_EXTRACTED DATA_.
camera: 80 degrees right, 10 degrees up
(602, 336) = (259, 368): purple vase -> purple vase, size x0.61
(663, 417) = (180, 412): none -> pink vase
...
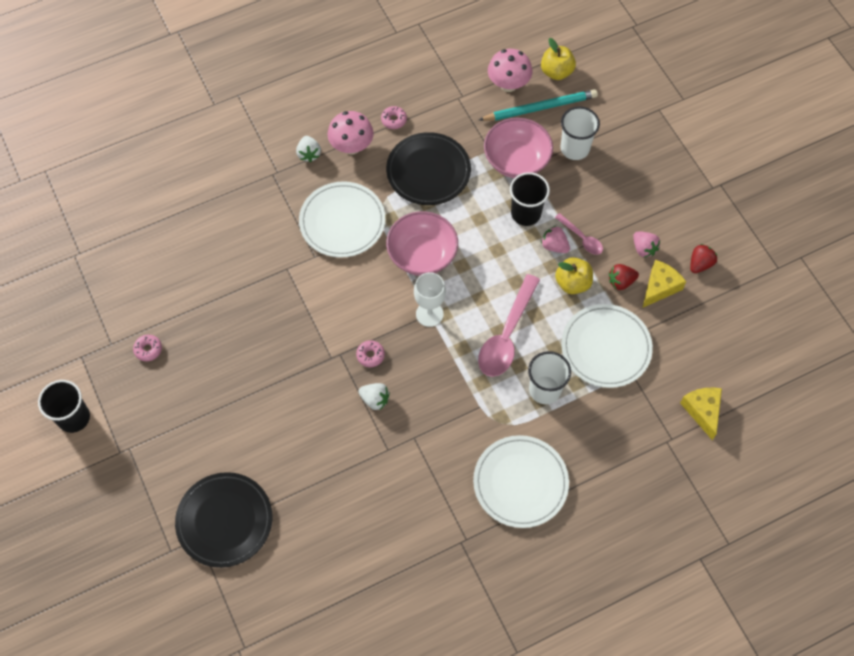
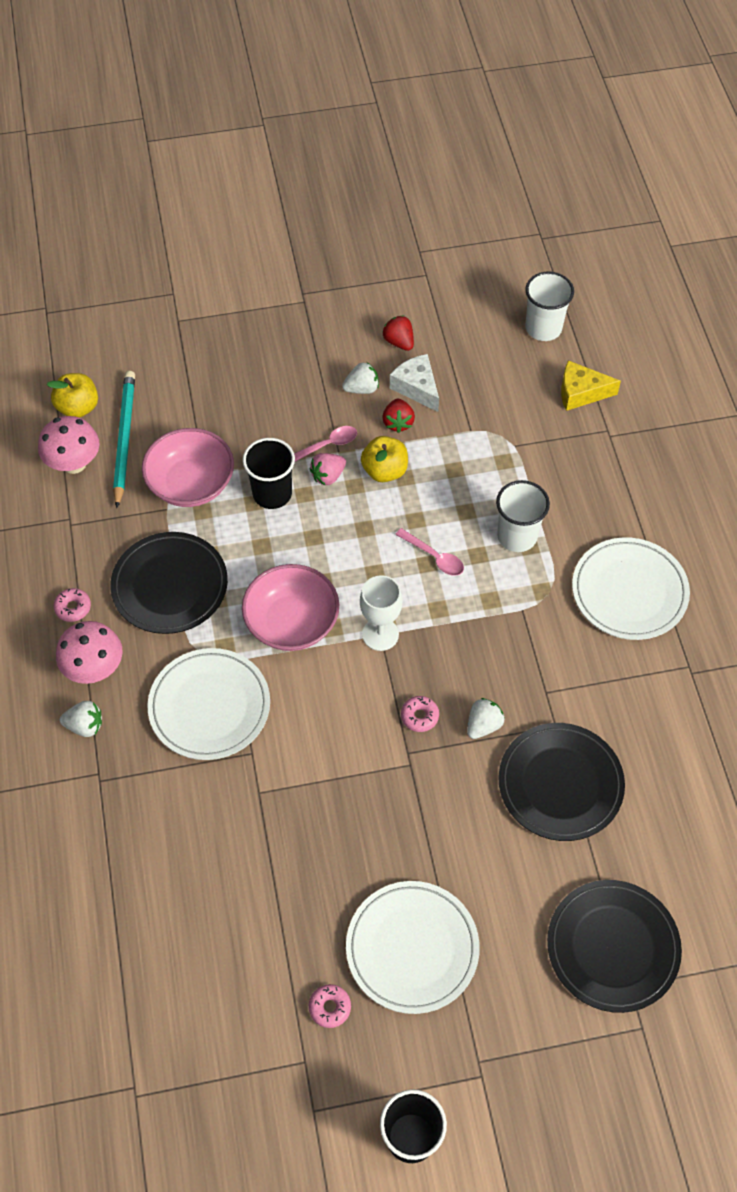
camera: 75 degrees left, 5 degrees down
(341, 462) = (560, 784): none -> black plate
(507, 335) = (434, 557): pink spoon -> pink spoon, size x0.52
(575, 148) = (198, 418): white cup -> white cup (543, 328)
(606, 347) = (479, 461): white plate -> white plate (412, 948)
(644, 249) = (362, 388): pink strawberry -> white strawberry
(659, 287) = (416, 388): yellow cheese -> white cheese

_AIM OF THE TASK_.
Copy, exactly and only, the lines above that begin with the one containing "(575, 148) = (198, 418): white" and finish with the one containing "(659, 287) = (416, 388): yellow".

_WRITTEN ANSWER_.
(575, 148) = (198, 418): white cup -> white cup (543, 328)
(606, 347) = (479, 461): white plate -> white plate (412, 948)
(644, 249) = (362, 388): pink strawberry -> white strawberry
(659, 287) = (416, 388): yellow cheese -> white cheese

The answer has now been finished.